PROBLEM
Show each line of the data below that has the string "VLOAD" in it.

MATERIAL PROVIDED
-- Opening Marker --

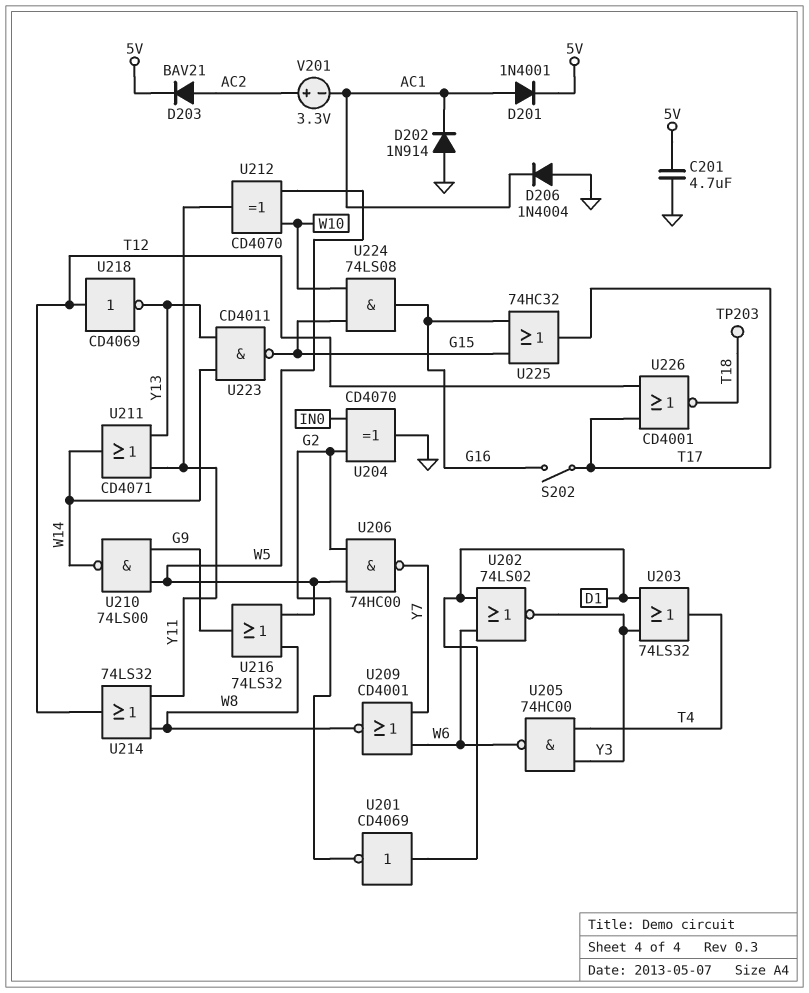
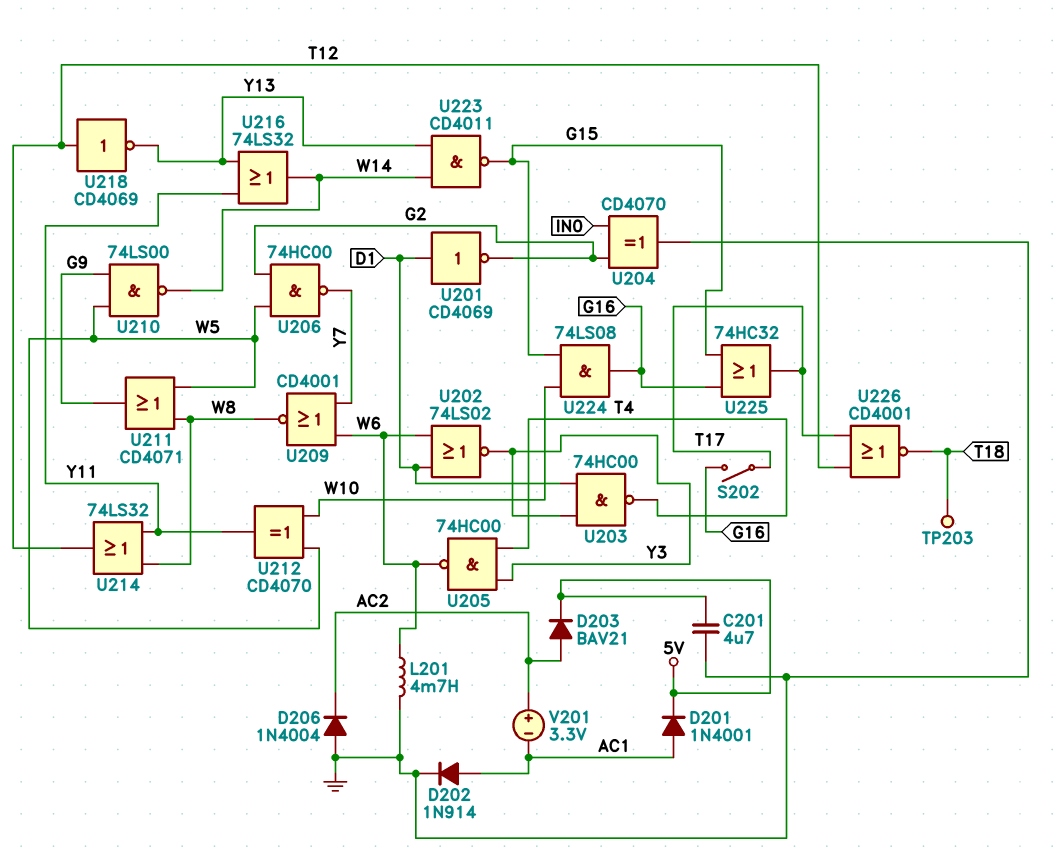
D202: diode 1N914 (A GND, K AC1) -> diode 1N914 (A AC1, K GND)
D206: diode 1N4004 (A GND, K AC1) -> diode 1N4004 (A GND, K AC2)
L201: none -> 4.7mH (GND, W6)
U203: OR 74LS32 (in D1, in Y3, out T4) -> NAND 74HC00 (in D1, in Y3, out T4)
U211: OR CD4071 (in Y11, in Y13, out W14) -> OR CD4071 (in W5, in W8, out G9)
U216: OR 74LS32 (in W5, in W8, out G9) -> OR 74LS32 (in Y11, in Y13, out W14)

-- Closing Marker --
-- Opening Marker --

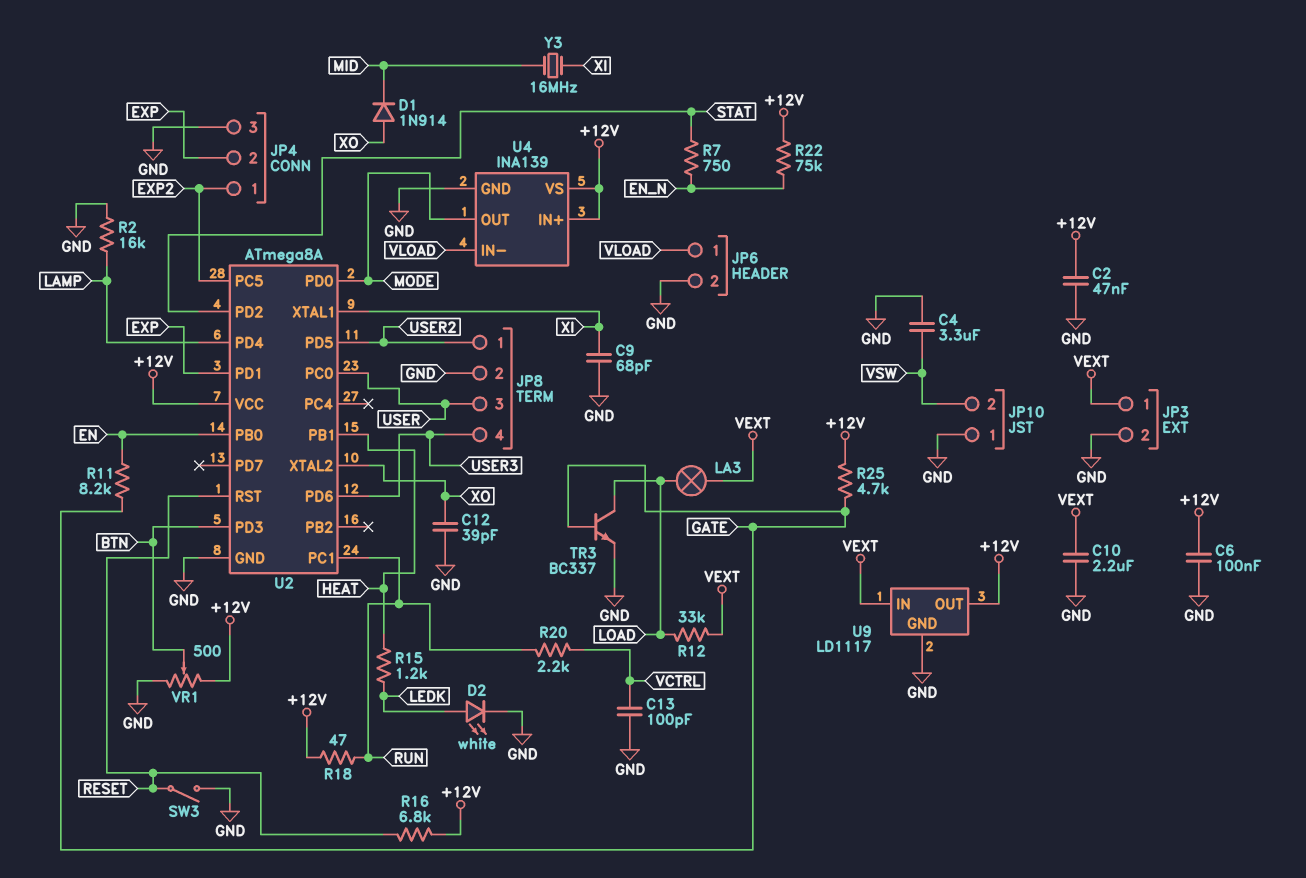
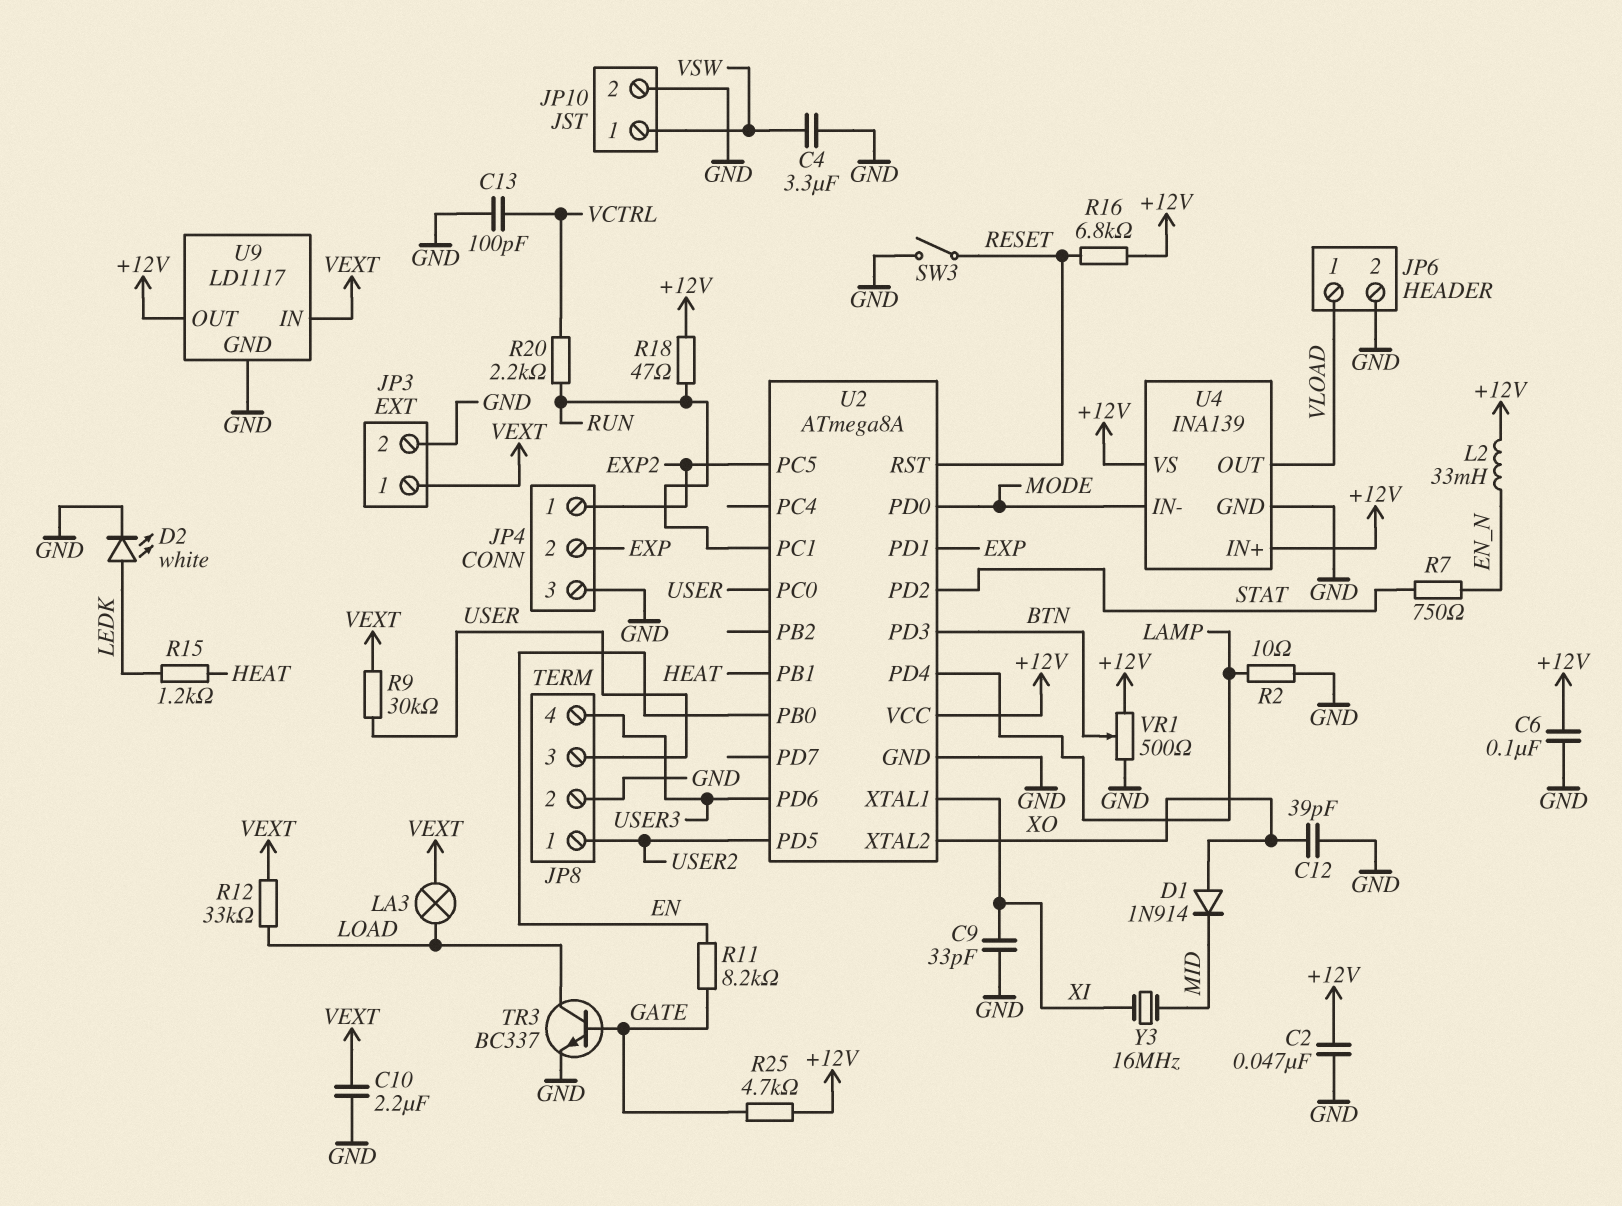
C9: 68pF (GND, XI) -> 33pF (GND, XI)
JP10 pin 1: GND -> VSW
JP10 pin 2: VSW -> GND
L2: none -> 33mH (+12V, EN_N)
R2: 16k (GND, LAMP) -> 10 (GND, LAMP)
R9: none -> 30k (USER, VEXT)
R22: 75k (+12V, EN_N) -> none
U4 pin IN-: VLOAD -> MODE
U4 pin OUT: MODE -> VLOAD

-- Closing Marker --
-- Opening Marker --

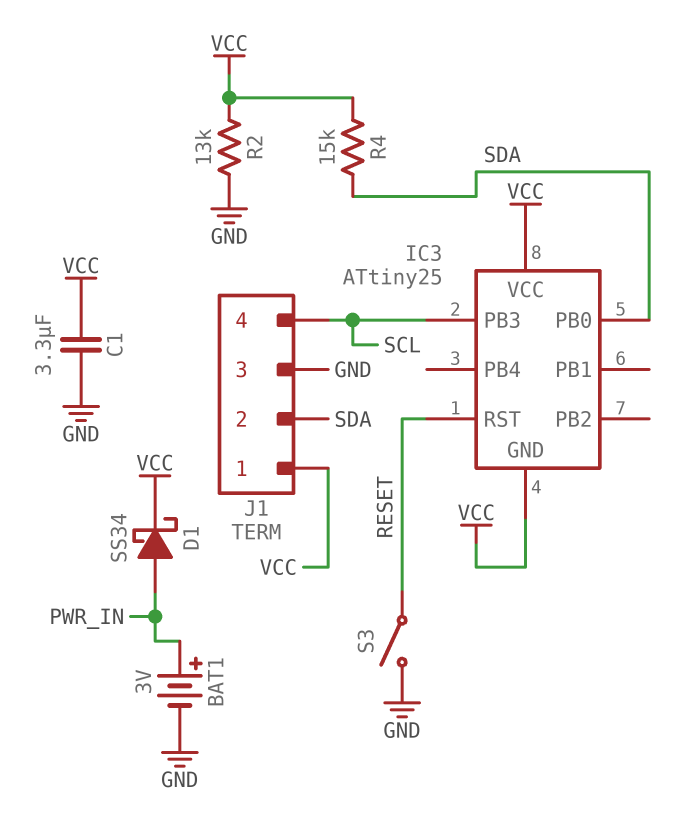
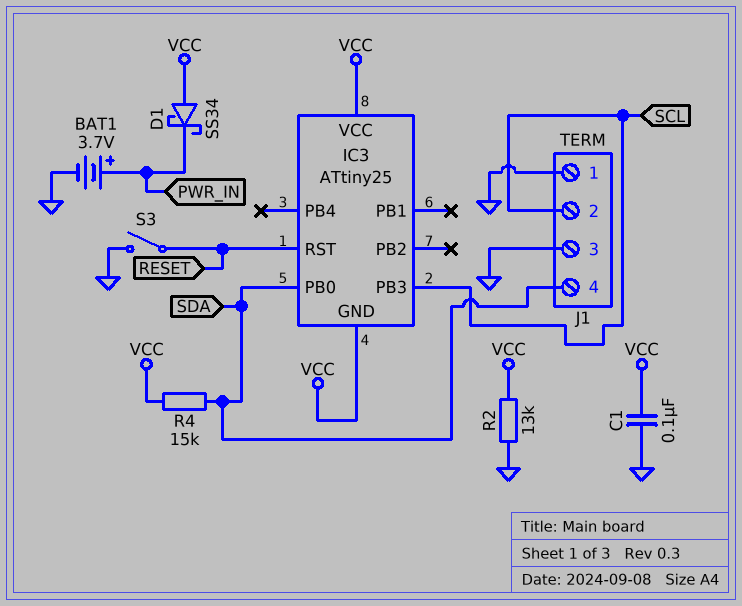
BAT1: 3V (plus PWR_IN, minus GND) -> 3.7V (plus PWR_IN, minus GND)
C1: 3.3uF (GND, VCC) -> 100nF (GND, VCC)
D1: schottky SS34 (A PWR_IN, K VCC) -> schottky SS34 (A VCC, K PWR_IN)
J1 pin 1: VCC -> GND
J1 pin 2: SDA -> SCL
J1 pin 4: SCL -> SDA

-- Closing Marker --

REPLY
U4 pin IN-: VLOAD -> MODE
U4 pin OUT: MODE -> VLOAD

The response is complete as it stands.